**WORK TO BE COMPLETED**
Your task is to give the records again exactly. Leave each picture out.

★ ★ ★

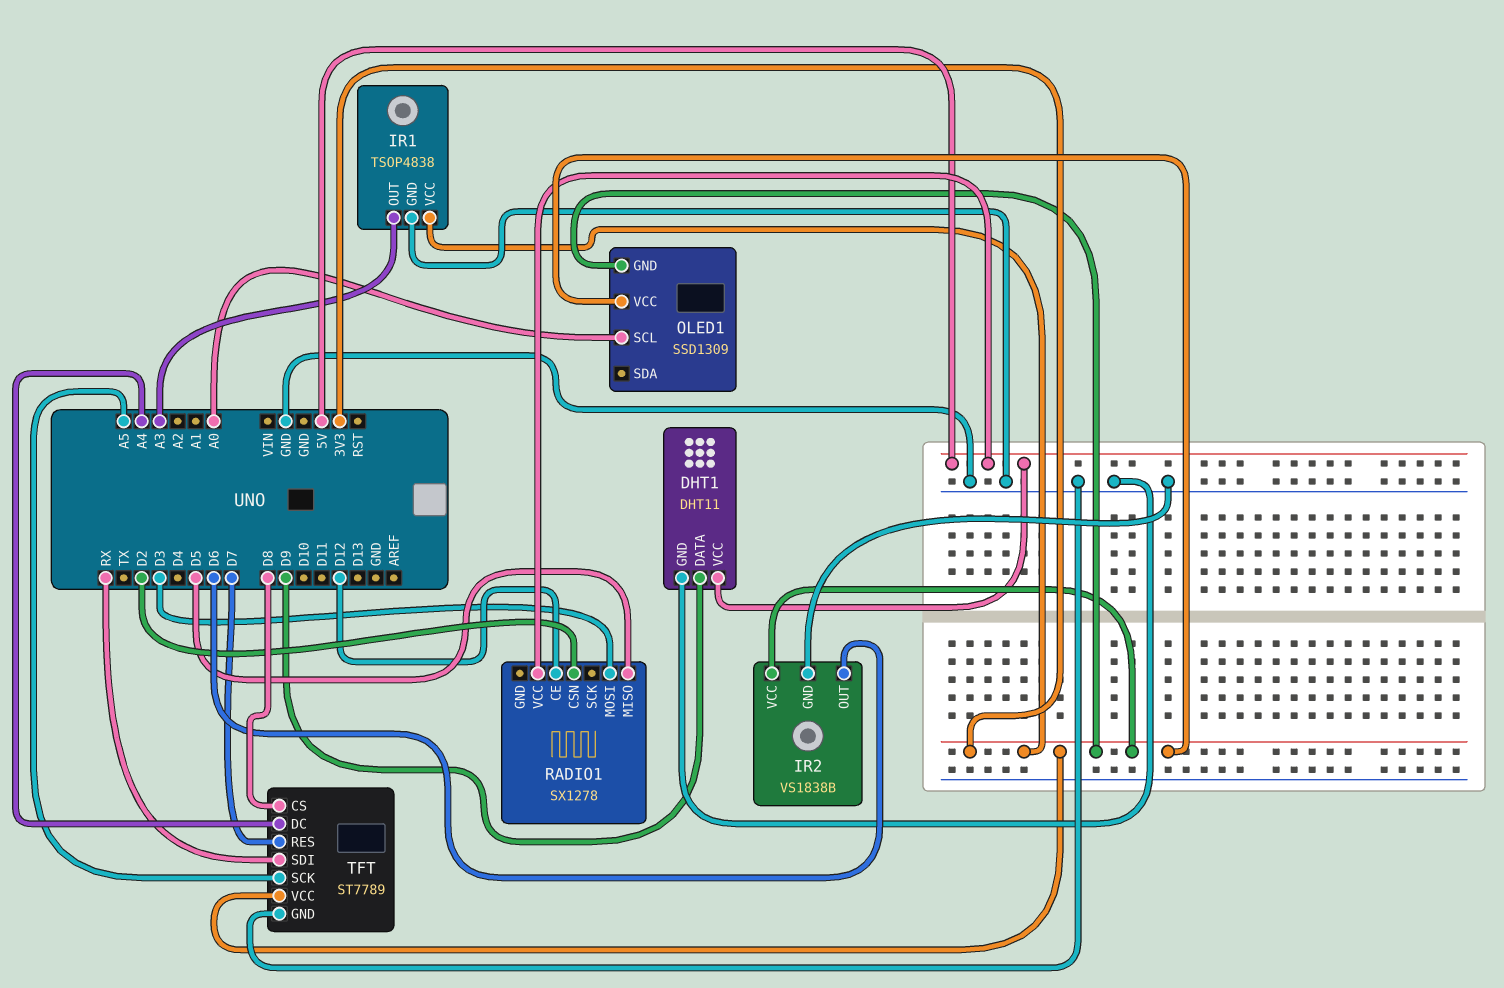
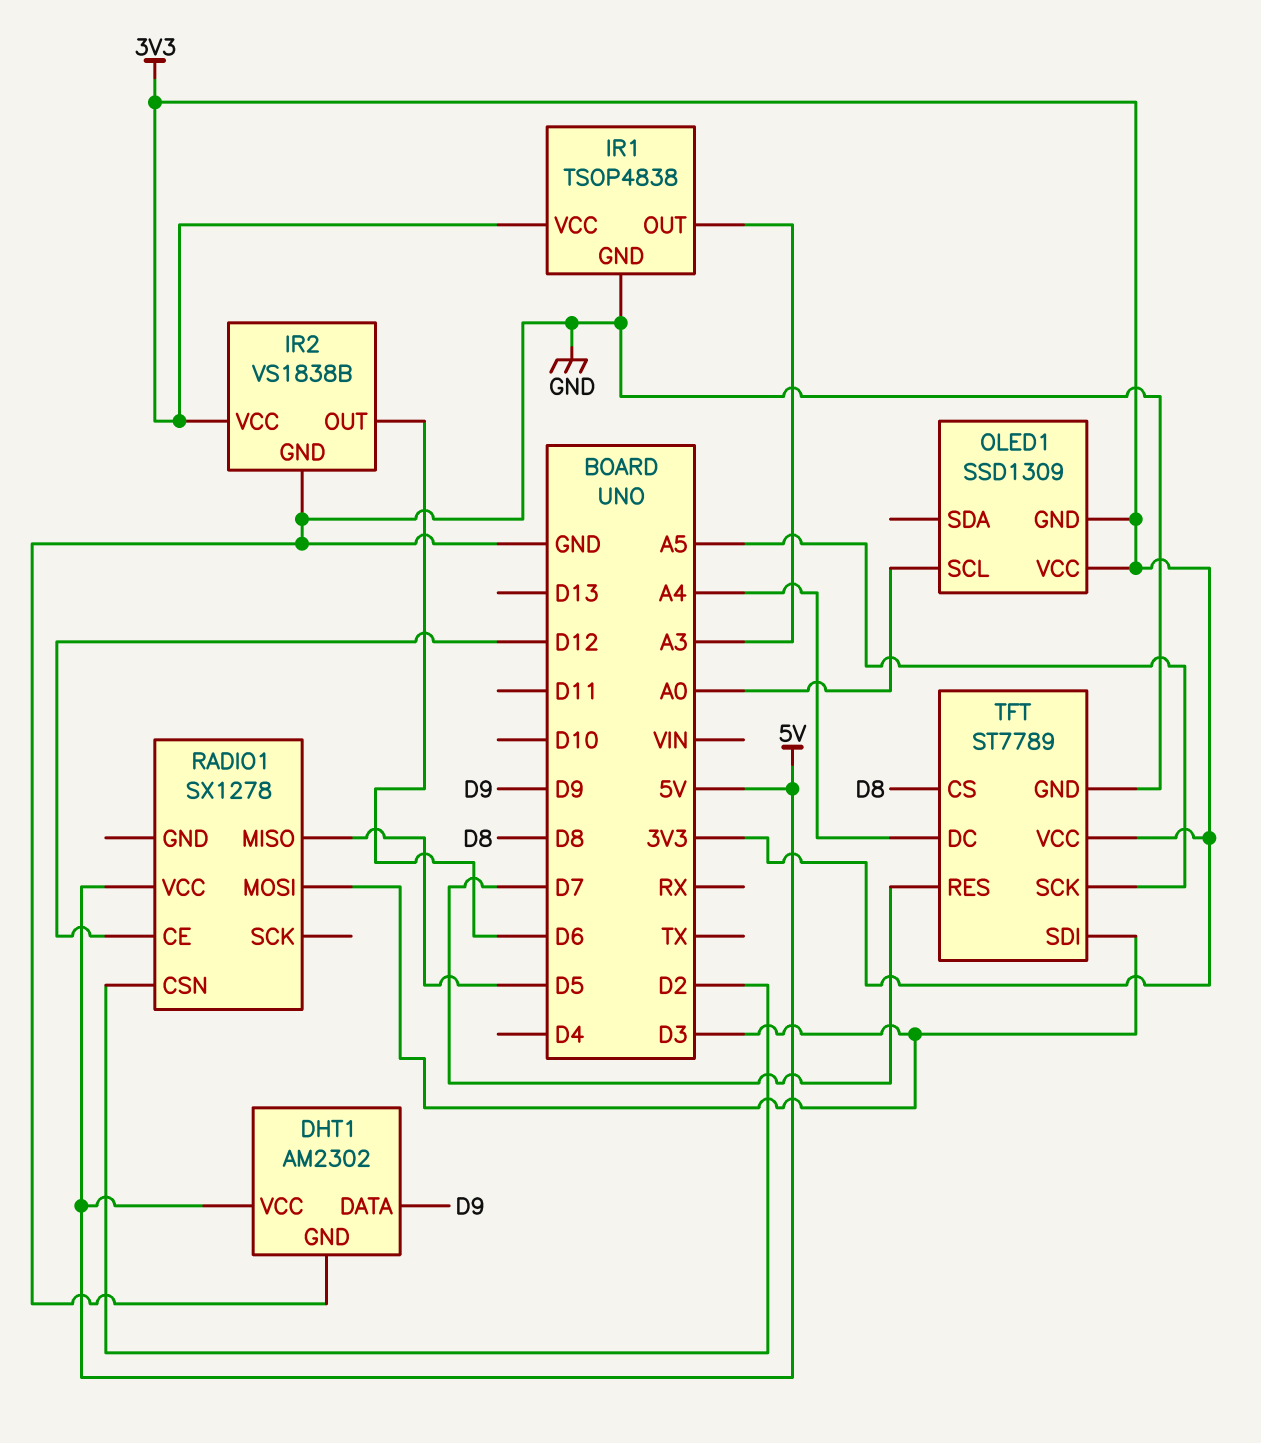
DHT1: DHT11 -> AM2302
TFT pin SDI: RX -> D3

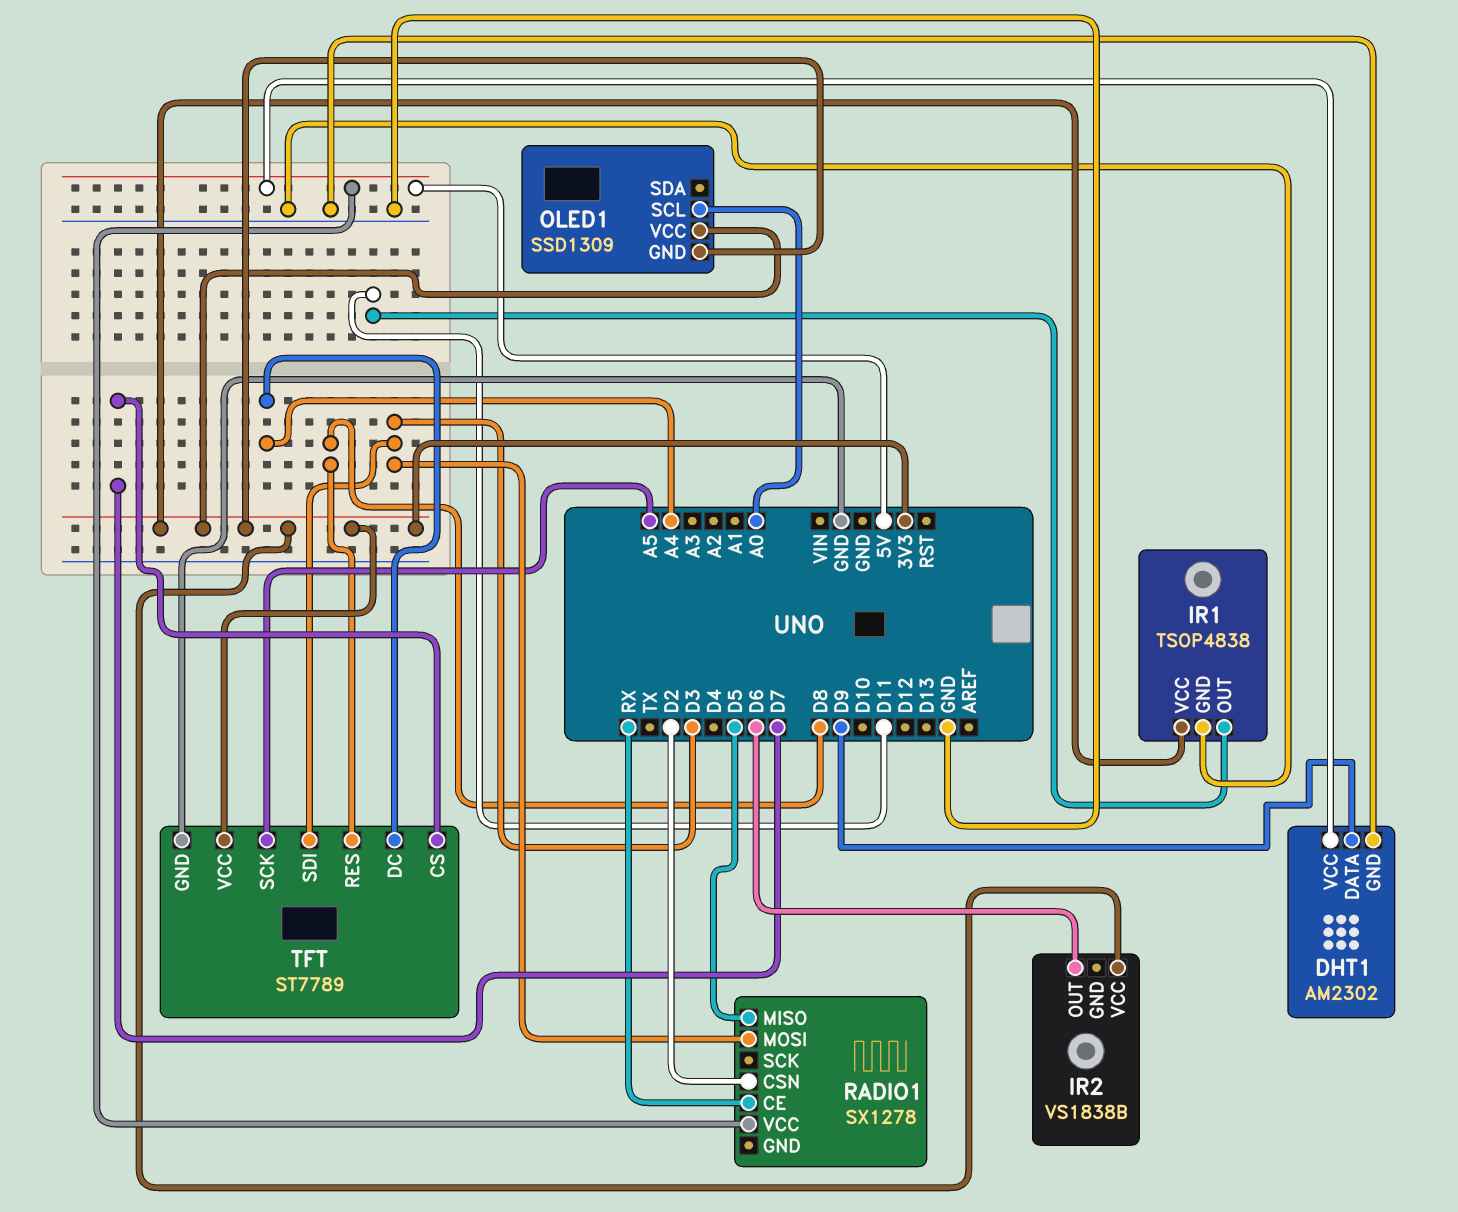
IR1 pin OUT: A3 -> D11
IR2 pin GND: GND -> none
RADIO1 pin CE: D12 -> RX
TFT pin CS: D8 -> D7
TFT pin RES: D7 -> D8

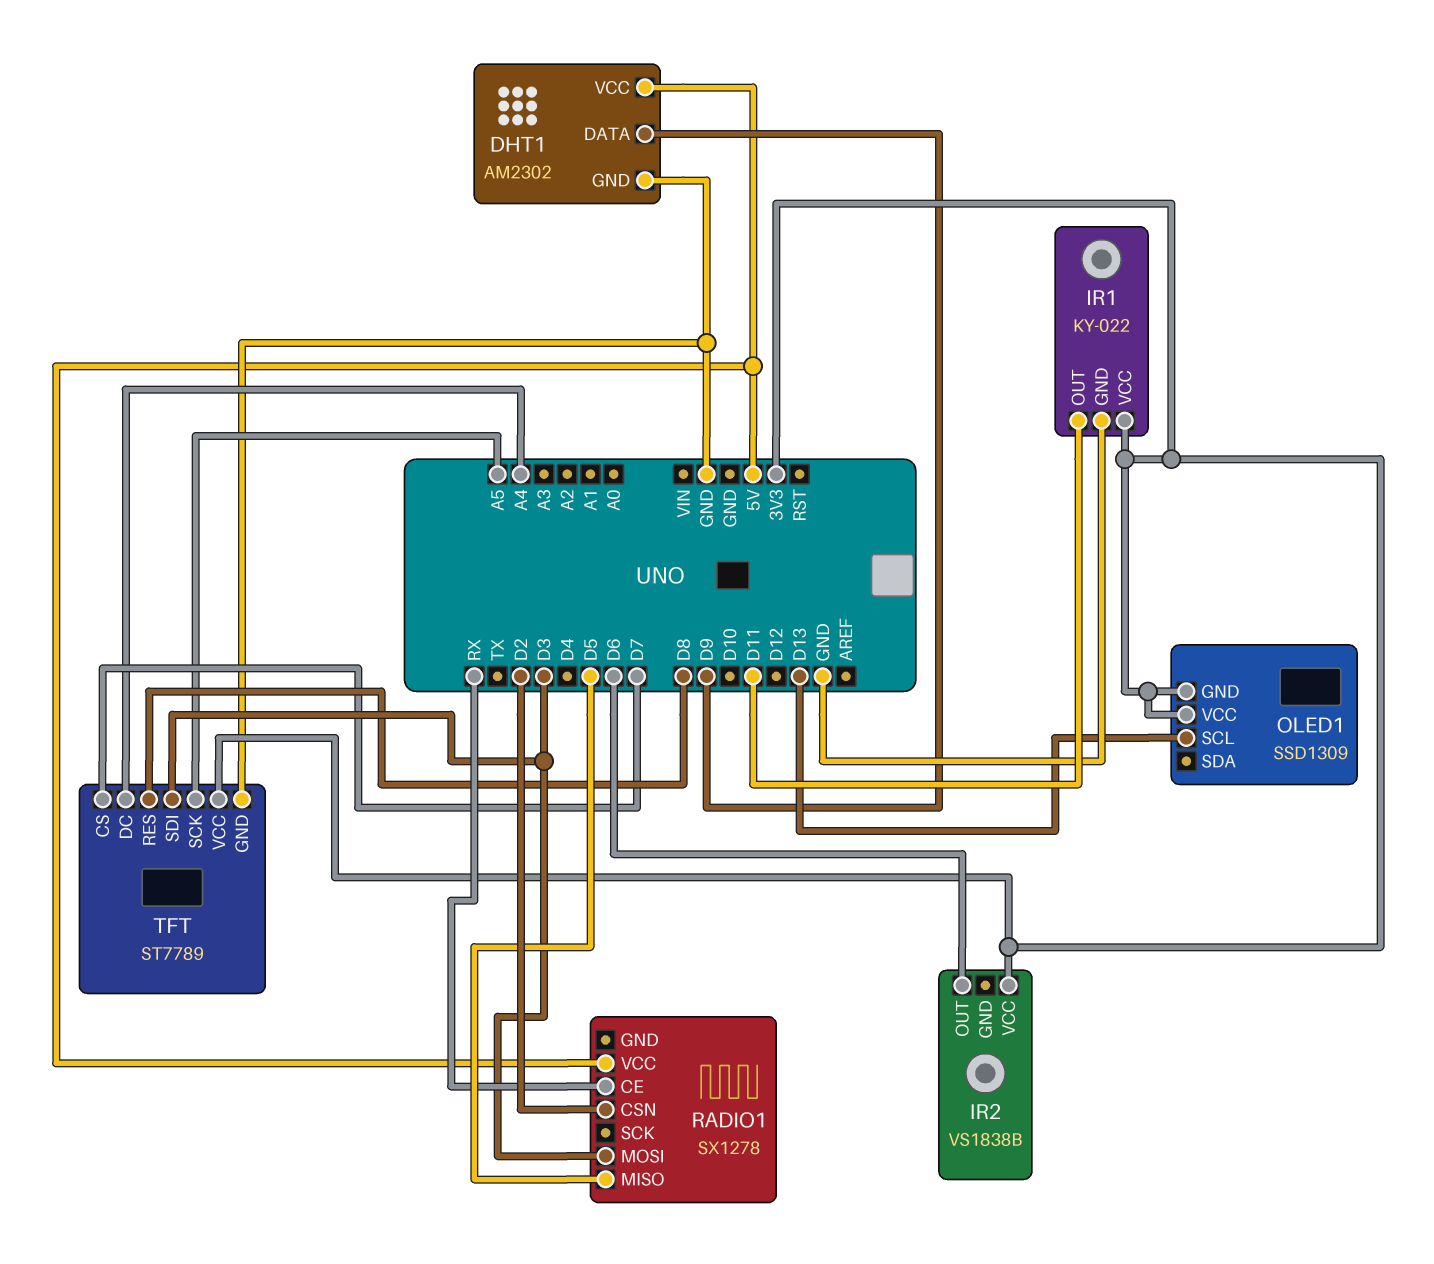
IR1: TSOP4838 -> KY-022
OLED1 pin SCL: A0 -> D13

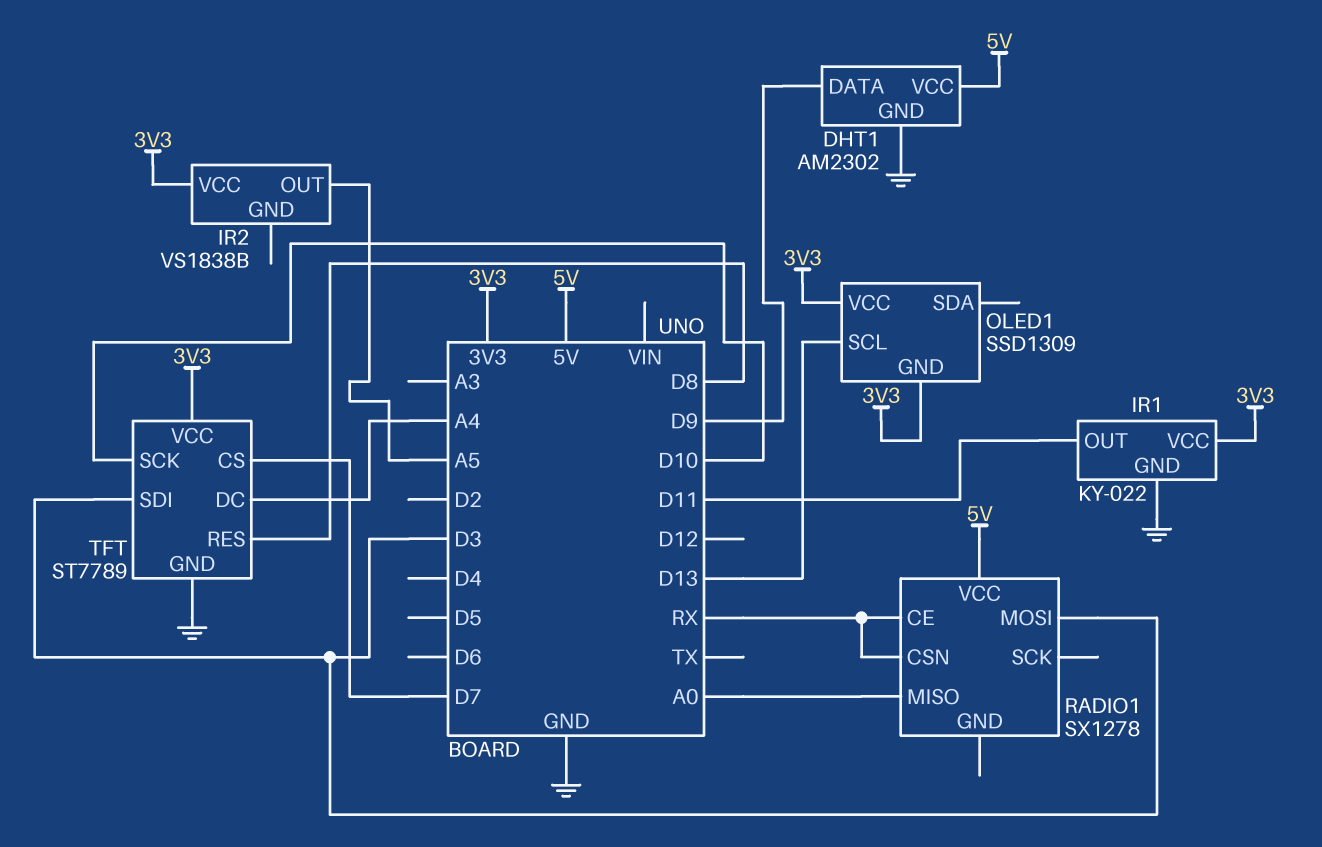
IR2 pin OUT: D6 -> A5
RADIO1 pin CSN: D2 -> RX
RADIO1 pin MISO: D5 -> A0
TFT pin SCK: A5 -> D10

★ ★ ★

**RESPONSE BOX**
DHT1: DHT11 -> AM2302
TFT pin SDI: RX -> D3

IR1 pin OUT: A3 -> D11
IR2 pin GND: GND -> none
RADIO1 pin CE: D12 -> RX
TFT pin CS: D8 -> D7
TFT pin RES: D7 -> D8

IR1: TSOP4838 -> KY-022
OLED1 pin SCL: A0 -> D13

IR2 pin OUT: D6 -> A5
RADIO1 pin CSN: D2 -> RX
RADIO1 pin MISO: D5 -> A0
TFT pin SCK: A5 -> D10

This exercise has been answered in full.